Segment Start: Material for this task

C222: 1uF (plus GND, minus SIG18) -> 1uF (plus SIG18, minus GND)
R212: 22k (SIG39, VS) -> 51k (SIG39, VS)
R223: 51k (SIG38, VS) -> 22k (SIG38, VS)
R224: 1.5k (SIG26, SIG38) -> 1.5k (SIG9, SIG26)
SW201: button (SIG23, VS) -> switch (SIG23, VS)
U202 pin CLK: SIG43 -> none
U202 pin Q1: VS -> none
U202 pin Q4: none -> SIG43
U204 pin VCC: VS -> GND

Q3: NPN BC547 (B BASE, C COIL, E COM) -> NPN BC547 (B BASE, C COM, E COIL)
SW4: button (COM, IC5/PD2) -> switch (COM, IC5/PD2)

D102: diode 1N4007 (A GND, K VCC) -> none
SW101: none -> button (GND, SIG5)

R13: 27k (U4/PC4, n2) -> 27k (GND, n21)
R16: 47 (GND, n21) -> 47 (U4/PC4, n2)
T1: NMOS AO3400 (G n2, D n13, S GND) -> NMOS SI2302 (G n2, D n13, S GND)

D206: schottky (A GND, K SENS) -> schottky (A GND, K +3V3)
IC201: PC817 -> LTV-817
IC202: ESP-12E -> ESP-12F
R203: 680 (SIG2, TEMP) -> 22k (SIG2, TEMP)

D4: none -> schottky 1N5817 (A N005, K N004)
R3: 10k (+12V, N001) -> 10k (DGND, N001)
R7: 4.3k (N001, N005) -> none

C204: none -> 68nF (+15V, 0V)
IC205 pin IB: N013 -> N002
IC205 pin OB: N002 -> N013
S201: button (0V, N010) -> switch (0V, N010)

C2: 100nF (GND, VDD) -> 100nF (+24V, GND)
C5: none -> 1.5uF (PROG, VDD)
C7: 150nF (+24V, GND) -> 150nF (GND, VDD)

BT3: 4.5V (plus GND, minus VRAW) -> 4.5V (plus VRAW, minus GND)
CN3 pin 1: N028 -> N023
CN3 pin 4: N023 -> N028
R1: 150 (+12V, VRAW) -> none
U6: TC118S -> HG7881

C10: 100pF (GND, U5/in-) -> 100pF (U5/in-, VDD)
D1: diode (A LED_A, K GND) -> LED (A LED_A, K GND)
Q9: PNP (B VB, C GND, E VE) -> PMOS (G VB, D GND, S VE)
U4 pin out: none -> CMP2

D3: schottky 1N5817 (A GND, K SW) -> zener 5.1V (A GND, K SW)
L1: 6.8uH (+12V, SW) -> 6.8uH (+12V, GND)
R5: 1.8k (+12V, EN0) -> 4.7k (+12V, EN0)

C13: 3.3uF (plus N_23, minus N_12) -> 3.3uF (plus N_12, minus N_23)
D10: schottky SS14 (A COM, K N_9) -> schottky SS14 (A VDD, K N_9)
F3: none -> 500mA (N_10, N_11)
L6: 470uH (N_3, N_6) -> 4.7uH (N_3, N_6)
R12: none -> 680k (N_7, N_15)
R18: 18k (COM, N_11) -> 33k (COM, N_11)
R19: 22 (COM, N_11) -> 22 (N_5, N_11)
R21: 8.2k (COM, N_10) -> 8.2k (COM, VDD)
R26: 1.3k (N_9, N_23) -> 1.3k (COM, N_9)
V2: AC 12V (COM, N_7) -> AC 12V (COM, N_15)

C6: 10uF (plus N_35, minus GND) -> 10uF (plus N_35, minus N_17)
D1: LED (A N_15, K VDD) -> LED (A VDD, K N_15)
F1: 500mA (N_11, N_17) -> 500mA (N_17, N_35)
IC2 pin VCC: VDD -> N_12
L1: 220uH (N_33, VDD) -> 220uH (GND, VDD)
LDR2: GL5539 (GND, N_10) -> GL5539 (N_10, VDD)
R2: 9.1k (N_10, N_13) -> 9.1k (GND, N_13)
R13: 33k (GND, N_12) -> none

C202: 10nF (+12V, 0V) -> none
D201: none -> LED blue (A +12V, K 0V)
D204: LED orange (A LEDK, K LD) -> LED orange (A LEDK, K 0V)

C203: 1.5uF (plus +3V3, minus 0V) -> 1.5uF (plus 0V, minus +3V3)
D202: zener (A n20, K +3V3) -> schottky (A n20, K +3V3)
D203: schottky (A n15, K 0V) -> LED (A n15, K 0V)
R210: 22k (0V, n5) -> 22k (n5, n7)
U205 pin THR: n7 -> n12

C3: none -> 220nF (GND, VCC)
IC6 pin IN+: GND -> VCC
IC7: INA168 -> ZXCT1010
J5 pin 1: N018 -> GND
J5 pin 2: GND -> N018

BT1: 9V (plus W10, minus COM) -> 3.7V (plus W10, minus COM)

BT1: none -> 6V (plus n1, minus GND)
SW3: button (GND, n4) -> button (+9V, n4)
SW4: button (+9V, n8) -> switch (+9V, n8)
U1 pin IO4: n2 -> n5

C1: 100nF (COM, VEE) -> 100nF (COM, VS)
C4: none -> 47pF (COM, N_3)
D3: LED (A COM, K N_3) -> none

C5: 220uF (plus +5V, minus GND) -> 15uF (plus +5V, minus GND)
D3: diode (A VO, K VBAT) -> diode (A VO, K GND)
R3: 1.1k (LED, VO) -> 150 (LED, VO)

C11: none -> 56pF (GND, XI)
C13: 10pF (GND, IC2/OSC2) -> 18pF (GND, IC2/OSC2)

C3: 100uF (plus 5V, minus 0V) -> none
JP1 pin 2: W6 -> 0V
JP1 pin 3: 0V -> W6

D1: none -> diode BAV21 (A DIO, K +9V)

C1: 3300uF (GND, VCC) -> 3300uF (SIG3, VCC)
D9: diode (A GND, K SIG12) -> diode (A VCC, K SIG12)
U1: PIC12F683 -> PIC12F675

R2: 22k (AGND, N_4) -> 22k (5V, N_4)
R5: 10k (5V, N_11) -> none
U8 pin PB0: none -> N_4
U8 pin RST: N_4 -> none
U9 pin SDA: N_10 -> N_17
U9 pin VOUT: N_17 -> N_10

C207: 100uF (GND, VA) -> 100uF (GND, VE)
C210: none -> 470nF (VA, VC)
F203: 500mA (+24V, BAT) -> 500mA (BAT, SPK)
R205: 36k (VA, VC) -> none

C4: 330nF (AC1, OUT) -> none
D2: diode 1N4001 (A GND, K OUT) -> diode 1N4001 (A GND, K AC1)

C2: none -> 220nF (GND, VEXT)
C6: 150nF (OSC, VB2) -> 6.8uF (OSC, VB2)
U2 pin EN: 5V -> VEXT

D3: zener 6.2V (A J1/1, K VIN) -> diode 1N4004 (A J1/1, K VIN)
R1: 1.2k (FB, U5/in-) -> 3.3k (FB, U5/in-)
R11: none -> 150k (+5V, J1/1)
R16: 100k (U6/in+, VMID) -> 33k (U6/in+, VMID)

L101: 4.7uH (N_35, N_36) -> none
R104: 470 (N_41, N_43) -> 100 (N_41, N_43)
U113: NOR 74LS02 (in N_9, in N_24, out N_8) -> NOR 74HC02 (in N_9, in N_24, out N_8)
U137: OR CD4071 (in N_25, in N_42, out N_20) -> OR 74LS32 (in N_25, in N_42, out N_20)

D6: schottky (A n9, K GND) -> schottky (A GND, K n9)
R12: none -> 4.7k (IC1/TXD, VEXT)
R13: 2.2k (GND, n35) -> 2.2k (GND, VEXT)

Segment End: Material for this task

■ What you are asked to do
For every line in the data above that has the string "VEXT", return that line.

■ Problem solution
C2: none -> 220nF (GND, VEXT)
U2 pin EN: 5V -> VEXT
R12: none -> 4.7k (IC1/TXD, VEXT)
R13: 2.2k (GND, n35) -> 2.2k (GND, VEXT)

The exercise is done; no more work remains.